---------- Available records ----------
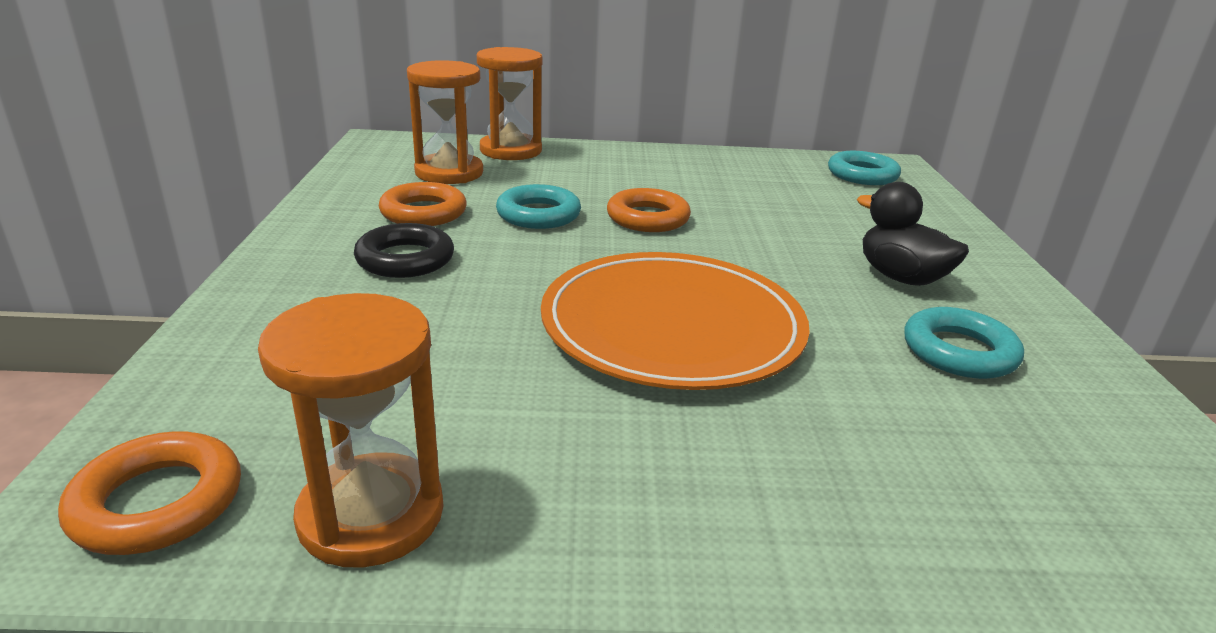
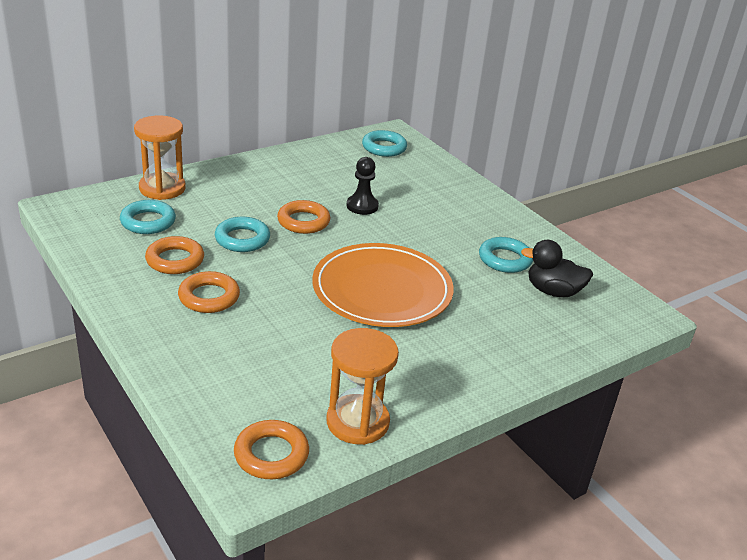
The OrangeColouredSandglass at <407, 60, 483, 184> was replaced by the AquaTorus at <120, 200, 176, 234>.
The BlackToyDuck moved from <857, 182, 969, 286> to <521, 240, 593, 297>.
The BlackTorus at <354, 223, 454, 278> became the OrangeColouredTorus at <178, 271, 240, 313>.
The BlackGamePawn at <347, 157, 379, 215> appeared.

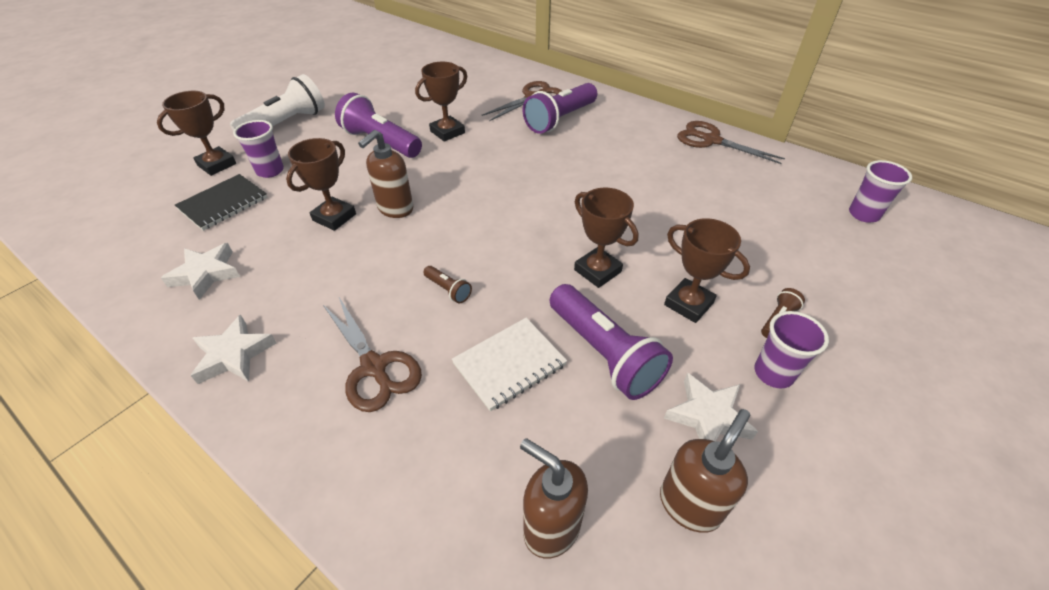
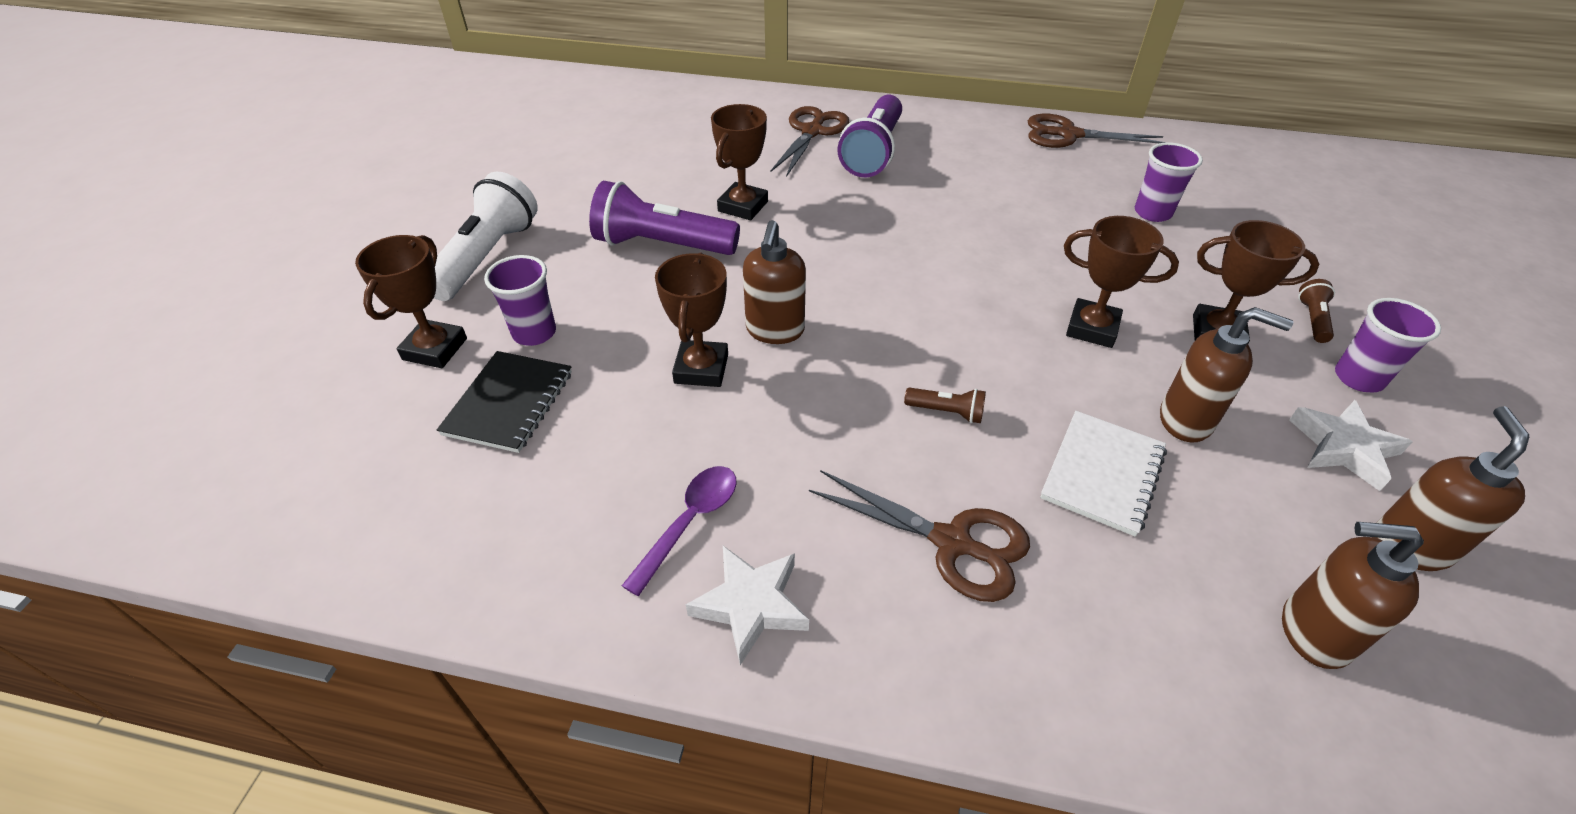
The RoyalPurpleTumbler moved from <849, 160, 912, 223> to <1135, 142, 1203, 222>.
The WhiteStarShape at <161, 243, 240, 300> disappeared.
The RoyalPurpleFlashlight at <550, 284, 673, 400> was replaced by the BrownPumpBottle at <1160, 307, 1294, 442>.
The RoyalPurpleTeaspoon at <622, 466, 736, 596> appeared.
----------
- _Exercise aim_: An exact copy of the listing is needed, minus its pictures.

- _Solution to this problem_:
The OrangeColouredSandglass at <407, 60, 483, 184> was replaced by the AquaTorus at <120, 200, 176, 234>.
The BlackToyDuck moved from <857, 182, 969, 286> to <521, 240, 593, 297>.
The BlackTorus at <354, 223, 454, 278> became the OrangeColouredTorus at <178, 271, 240, 313>.
The BlackGamePawn at <347, 157, 379, 215> appeared.

The RoyalPurpleTumbler moved from <849, 160, 912, 223> to <1135, 142, 1203, 222>.
The WhiteStarShape at <161, 243, 240, 300> disappeared.
The RoyalPurpleFlashlight at <550, 284, 673, 400> was replaced by the BrownPumpBottle at <1160, 307, 1294, 442>.
The RoyalPurpleTeaspoon at <622, 466, 736, 596> appeared.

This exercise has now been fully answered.